- What you will do
From the listing below, pull each line that includes "turquoise".

- Source material
[Start of Attachment]

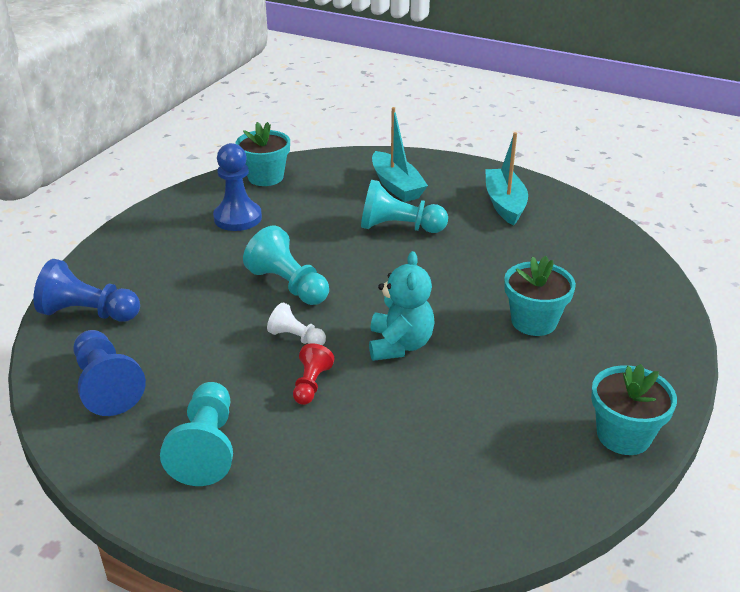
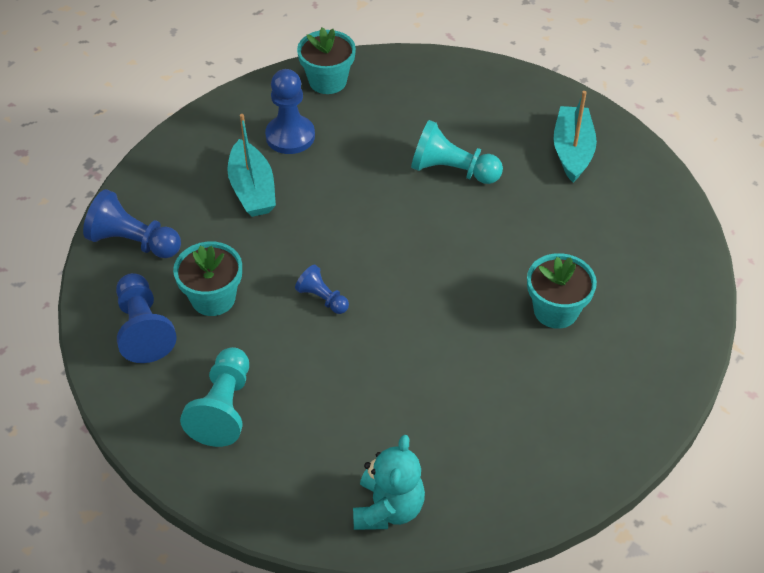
camera: 10 degrees right, 15 degrees up
(288, 285) = (326, 233): turquoise pawn -> none
(296, 338) = (322, 298): white pawn -> blue pawn
(311, 384) = (326, 354): red pawn -> none
(396, 186) = (463, 111): turquoise boat -> turquoise boat (252, 189)
(400, 345) = (418, 320): turquoise teddy bear -> turquoise teddy bear (388, 508)
(623, 435) = (598, 451): turquoise flower pot -> turquoise flower pot (213, 298)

[End of Attachment]

- Solution to the exercise
(288, 285) = (326, 233): turquoise pawn -> none
(396, 186) = (463, 111): turquoise boat -> turquoise boat (252, 189)
(400, 345) = (418, 320): turquoise teddy bear -> turquoise teddy bear (388, 508)
(623, 435) = (598, 451): turquoise flower pot -> turquoise flower pot (213, 298)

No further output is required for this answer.